__Object transformation records__:
'''

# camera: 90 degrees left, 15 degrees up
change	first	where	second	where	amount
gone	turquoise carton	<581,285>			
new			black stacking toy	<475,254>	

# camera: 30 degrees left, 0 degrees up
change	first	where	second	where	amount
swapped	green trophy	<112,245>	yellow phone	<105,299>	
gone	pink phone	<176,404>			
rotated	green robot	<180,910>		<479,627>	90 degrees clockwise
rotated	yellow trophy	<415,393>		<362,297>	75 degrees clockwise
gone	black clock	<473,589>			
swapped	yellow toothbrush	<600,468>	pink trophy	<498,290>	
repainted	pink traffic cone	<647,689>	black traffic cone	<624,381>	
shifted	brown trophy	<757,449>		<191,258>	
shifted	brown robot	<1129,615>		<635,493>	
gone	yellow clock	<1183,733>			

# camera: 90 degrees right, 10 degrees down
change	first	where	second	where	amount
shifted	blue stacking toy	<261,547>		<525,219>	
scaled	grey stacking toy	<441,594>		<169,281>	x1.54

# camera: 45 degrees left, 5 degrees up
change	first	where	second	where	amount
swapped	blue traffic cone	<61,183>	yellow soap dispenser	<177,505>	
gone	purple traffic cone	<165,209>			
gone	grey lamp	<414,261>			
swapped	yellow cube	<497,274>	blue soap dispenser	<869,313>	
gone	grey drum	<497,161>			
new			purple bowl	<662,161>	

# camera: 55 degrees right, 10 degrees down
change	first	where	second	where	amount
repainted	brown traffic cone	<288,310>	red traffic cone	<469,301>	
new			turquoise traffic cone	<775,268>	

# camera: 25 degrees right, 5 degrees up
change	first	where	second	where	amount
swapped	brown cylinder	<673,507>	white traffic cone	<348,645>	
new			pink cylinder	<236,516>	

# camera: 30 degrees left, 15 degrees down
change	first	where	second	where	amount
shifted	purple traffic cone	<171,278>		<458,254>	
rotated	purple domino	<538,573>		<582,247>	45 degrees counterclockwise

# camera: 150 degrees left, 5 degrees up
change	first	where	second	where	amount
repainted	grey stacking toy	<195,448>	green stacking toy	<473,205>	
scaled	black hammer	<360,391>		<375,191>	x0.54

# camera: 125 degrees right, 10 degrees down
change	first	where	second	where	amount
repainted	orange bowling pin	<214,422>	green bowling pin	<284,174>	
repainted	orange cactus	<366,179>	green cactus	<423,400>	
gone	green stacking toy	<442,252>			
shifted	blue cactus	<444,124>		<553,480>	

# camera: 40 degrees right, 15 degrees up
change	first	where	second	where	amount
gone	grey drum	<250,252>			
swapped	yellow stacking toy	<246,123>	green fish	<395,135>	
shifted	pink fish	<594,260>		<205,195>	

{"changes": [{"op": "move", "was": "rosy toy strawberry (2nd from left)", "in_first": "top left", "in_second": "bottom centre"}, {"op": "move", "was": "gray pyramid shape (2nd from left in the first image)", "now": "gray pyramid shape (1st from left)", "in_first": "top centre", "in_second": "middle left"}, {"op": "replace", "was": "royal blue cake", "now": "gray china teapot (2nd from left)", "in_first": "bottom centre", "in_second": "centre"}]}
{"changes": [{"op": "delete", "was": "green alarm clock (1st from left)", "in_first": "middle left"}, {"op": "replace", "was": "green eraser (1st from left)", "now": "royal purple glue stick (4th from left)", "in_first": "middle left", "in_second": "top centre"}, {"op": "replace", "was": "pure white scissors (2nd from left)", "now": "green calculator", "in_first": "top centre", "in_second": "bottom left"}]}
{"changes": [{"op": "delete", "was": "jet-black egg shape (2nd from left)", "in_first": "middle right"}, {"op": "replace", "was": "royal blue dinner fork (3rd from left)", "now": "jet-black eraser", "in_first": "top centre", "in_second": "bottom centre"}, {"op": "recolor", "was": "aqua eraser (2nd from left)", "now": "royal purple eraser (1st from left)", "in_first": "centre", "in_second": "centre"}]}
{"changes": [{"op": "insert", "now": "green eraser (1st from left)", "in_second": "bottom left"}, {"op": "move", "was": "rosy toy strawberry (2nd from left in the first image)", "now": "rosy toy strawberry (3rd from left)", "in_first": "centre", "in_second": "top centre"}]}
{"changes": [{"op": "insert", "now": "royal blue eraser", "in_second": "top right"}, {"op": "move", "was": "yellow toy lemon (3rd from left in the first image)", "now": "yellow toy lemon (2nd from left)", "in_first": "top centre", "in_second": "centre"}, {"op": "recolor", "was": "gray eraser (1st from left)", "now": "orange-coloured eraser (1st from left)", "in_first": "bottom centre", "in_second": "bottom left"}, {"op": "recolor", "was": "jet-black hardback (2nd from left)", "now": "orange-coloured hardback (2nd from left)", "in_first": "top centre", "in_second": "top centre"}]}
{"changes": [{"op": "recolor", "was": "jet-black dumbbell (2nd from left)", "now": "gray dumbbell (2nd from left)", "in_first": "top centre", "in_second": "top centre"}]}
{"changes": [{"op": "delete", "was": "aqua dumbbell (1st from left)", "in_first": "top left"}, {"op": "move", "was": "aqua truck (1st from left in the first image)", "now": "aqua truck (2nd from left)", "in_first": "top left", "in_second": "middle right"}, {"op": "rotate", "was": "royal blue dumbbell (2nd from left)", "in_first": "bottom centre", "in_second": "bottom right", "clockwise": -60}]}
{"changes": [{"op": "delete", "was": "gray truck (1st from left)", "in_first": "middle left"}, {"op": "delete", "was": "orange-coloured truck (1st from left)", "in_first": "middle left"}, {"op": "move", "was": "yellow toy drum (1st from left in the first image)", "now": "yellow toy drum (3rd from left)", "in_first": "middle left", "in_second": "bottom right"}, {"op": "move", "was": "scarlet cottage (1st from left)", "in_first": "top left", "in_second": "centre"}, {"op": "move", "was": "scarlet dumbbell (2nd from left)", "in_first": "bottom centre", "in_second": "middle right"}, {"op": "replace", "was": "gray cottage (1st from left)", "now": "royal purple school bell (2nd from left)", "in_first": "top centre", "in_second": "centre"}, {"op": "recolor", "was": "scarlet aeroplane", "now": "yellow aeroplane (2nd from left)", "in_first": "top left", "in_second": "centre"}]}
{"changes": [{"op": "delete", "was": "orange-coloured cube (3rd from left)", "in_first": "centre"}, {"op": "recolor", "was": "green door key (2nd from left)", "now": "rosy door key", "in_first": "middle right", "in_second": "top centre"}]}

'''

__Directions for this task__:
Look through the records and copy down every line that holds "phone".

__Result of this task__:
swapped	green trophy	<112,245>	yellow phone	<105,299>	
gone	pink phone	<176,404>			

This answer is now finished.